• **GIVEN INFORMATION**
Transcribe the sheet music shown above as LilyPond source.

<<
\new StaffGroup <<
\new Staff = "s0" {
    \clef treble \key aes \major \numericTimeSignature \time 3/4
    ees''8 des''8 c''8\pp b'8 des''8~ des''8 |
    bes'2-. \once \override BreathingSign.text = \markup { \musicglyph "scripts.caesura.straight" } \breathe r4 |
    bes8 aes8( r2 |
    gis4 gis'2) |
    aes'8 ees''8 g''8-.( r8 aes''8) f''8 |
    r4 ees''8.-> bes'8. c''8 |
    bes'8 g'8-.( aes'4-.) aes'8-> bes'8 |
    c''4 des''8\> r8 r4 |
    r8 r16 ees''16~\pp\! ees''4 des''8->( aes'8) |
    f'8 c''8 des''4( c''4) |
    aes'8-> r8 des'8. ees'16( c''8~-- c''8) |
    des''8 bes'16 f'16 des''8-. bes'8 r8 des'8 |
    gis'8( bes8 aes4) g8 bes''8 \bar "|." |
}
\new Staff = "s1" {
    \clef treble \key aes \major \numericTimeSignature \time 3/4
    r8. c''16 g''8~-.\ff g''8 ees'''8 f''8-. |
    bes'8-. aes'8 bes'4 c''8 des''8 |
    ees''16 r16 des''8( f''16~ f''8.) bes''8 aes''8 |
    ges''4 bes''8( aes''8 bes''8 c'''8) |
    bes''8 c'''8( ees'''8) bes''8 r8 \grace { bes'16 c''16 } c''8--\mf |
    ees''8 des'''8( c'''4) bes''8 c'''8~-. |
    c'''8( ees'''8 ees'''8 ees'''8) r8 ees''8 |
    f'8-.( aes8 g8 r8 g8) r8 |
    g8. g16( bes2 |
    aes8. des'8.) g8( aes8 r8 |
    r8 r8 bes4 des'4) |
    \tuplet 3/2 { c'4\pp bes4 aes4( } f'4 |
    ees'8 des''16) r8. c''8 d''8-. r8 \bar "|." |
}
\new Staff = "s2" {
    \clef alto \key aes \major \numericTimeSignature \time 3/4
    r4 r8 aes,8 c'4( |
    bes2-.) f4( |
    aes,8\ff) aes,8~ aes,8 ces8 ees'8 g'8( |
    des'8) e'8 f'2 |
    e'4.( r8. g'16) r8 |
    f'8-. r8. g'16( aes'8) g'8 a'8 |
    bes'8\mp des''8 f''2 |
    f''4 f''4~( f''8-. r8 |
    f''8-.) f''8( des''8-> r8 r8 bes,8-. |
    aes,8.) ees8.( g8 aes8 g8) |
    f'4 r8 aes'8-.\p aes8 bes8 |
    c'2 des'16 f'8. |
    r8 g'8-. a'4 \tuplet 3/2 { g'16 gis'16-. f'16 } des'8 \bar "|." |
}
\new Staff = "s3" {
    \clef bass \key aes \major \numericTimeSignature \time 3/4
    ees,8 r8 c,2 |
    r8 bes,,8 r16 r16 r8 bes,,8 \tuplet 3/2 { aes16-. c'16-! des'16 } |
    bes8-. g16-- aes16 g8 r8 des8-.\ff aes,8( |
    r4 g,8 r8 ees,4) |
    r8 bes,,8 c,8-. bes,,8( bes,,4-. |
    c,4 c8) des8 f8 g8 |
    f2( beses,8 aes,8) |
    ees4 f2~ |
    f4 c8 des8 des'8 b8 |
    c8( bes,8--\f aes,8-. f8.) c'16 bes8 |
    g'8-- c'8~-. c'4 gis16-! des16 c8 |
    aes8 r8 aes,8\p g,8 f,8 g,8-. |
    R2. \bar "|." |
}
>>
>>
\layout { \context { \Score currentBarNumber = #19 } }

• **EXERCISE GOAL**
Extract every line above that contains the string "major". Case matters, so match only that exact capitalization.

• **SOLVED PROBLEM**
    \clef treble \key aes \major \numericTimeSignature \time 3/4
    \clef treble \key aes \major \numericTimeSignature \time 3/4
    \clef alto \key aes \major \numericTimeSignature \time 3/4
    \clef bass \key aes \major \numericTimeSignature \time 3/4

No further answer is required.